Some entries follow. Reproduce exactly the lines starting at the one with "(464, 308) = (588, 450): grey gift -> none" and stopping after the one with "(768, 274) = (342, 554): red ruler -> none".

** Opening Extracted entries block **

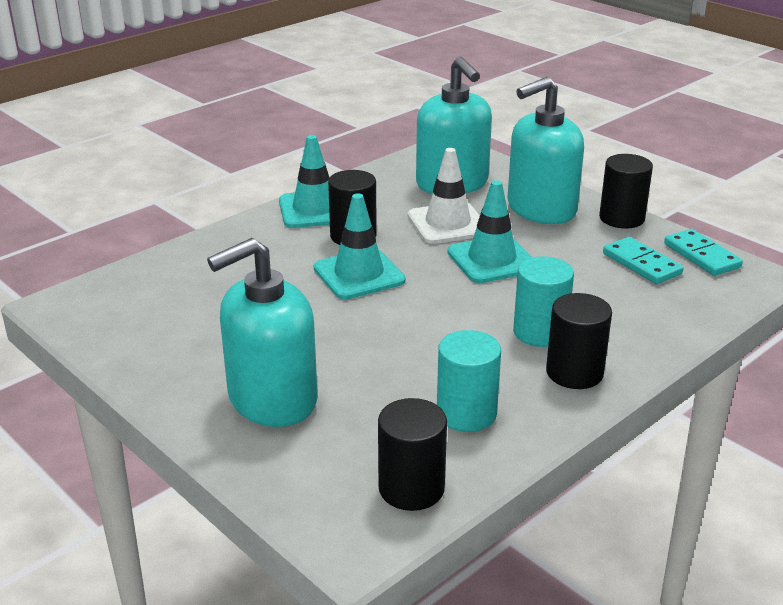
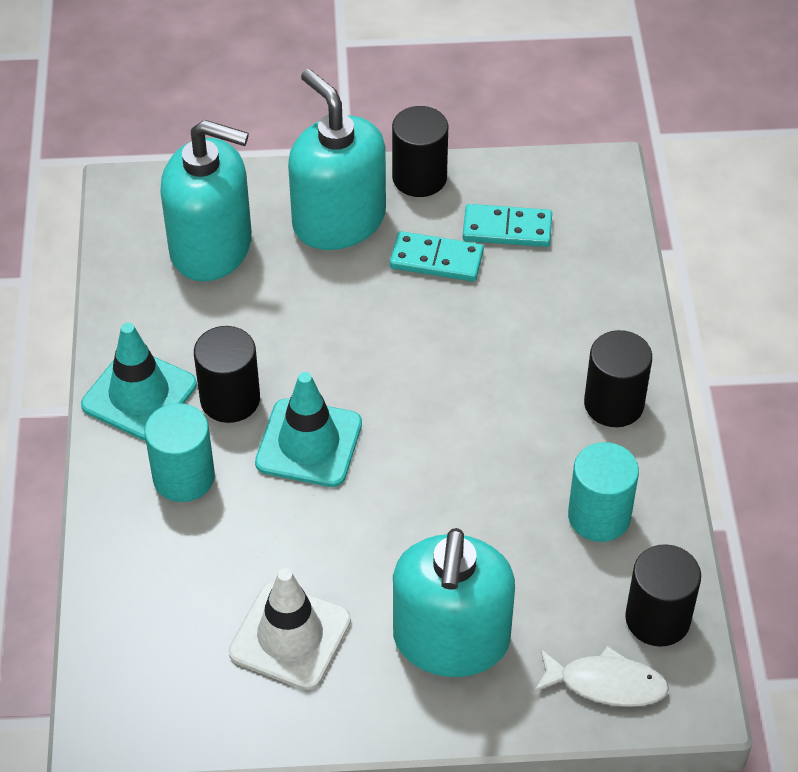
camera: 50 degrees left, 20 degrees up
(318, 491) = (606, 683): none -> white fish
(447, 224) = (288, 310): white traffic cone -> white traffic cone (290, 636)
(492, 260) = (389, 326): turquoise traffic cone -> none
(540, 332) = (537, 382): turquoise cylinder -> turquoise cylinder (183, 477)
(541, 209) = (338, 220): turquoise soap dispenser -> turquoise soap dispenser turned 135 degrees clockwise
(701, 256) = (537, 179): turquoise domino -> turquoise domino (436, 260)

** Closing Extracted entries block **
** Opening Extracted entries block **

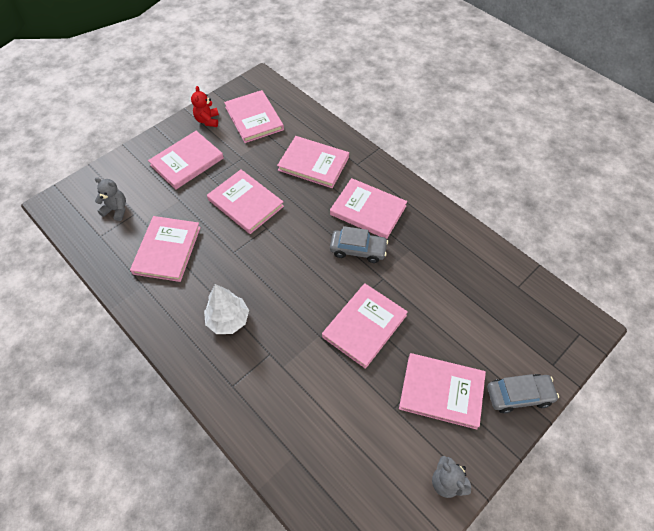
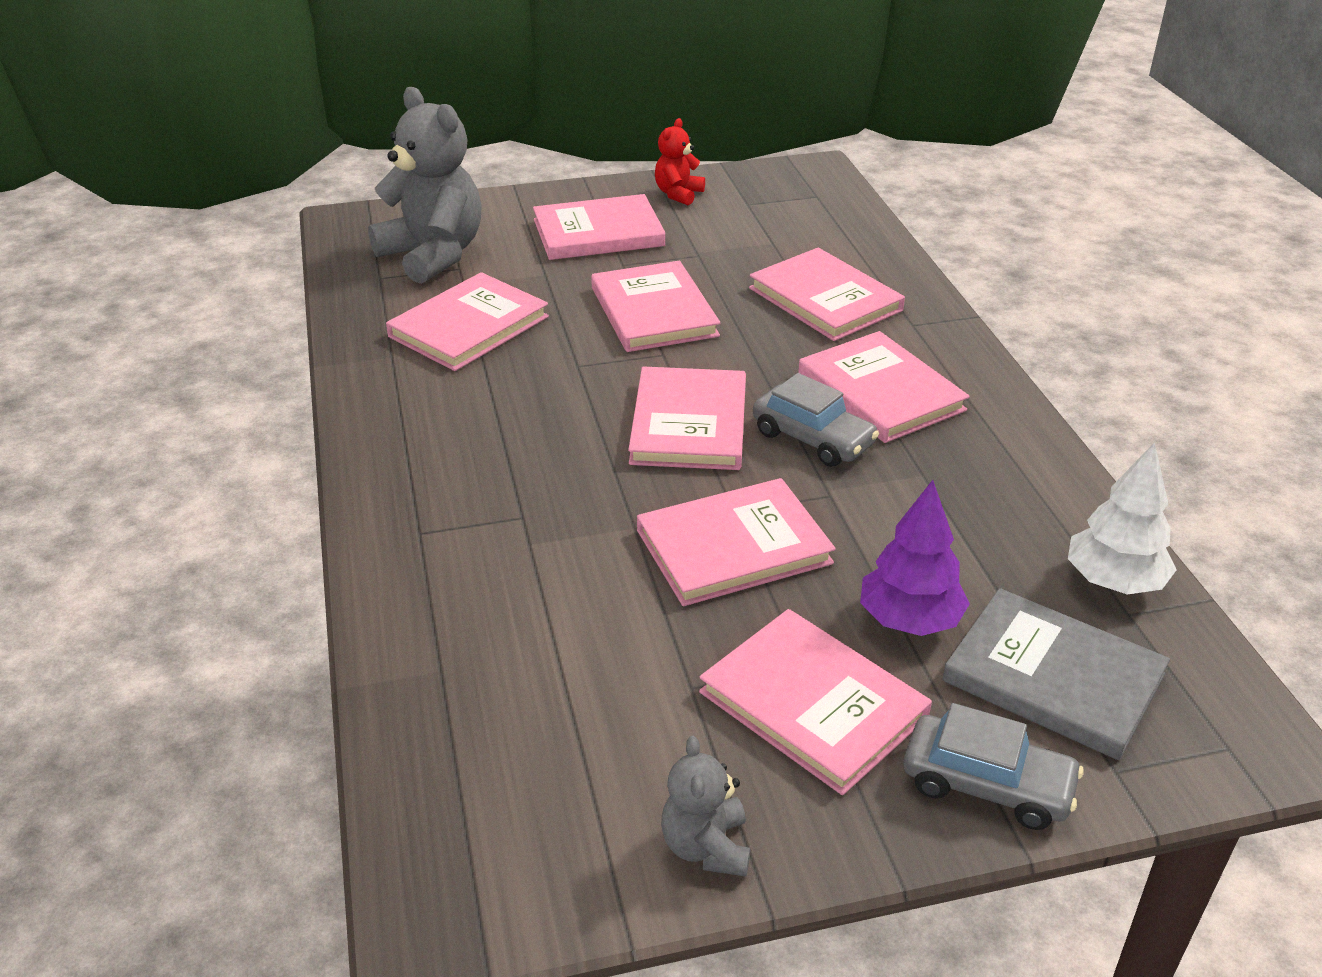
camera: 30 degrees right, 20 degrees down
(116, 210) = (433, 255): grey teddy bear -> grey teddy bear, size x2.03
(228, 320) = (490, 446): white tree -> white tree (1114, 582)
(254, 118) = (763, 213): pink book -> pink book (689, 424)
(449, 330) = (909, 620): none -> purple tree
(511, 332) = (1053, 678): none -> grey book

** Closing Extracted entries block **
** Opening Extracted entries block **

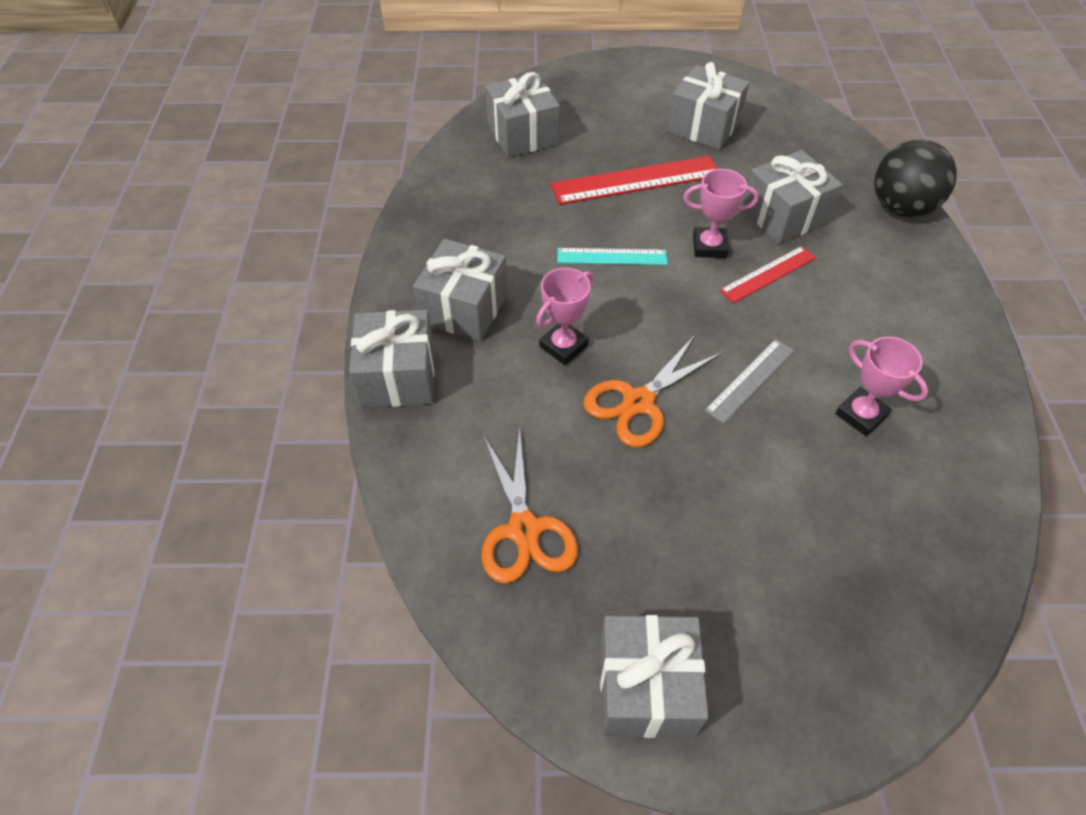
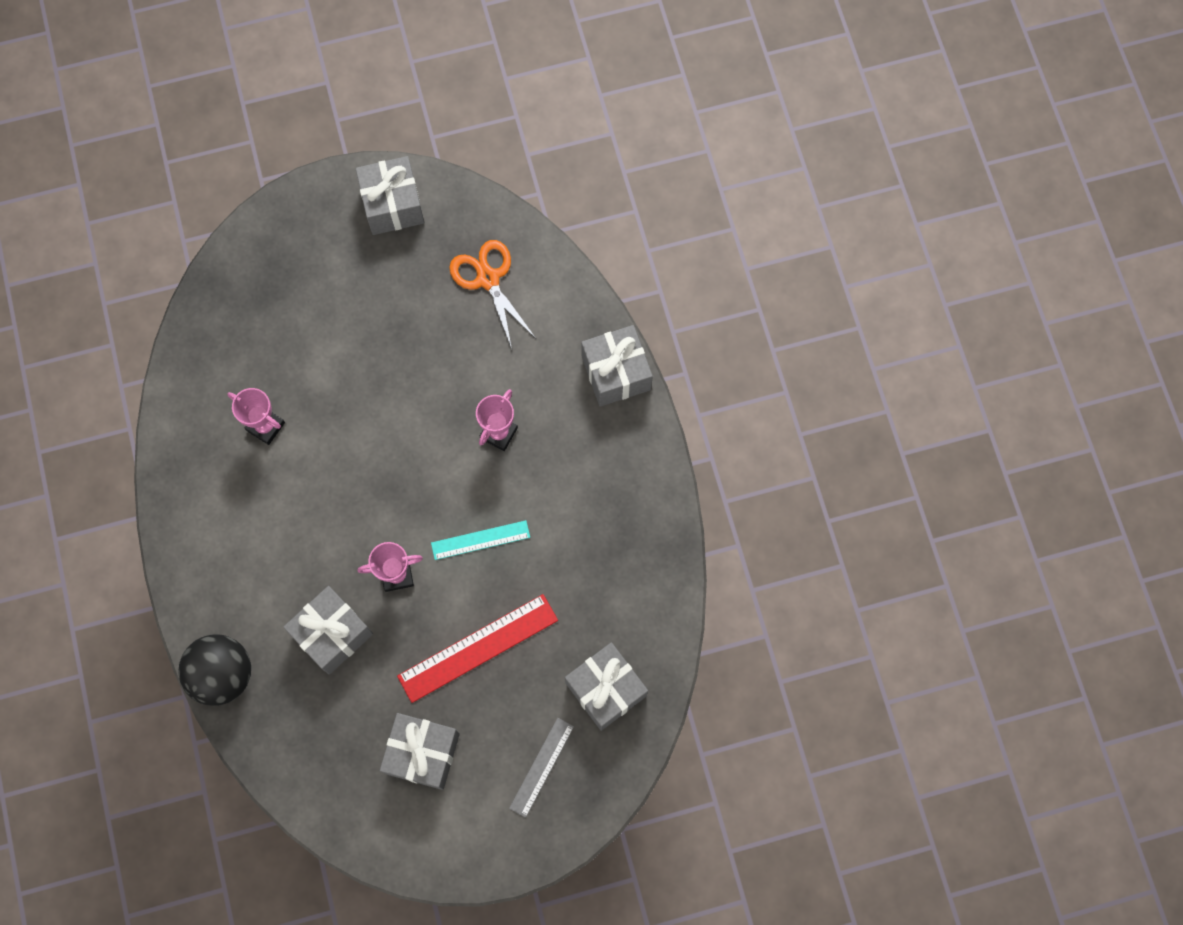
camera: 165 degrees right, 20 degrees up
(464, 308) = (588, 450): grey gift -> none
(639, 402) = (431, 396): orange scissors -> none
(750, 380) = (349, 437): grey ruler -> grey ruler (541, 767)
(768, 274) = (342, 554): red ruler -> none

** Closing Extracted entries block **

*Answer box*:
(464, 308) = (588, 450): grey gift -> none
(639, 402) = (431, 396): orange scissors -> none
(750, 380) = (349, 437): grey ruler -> grey ruler (541, 767)
(768, 274) = (342, 554): red ruler -> none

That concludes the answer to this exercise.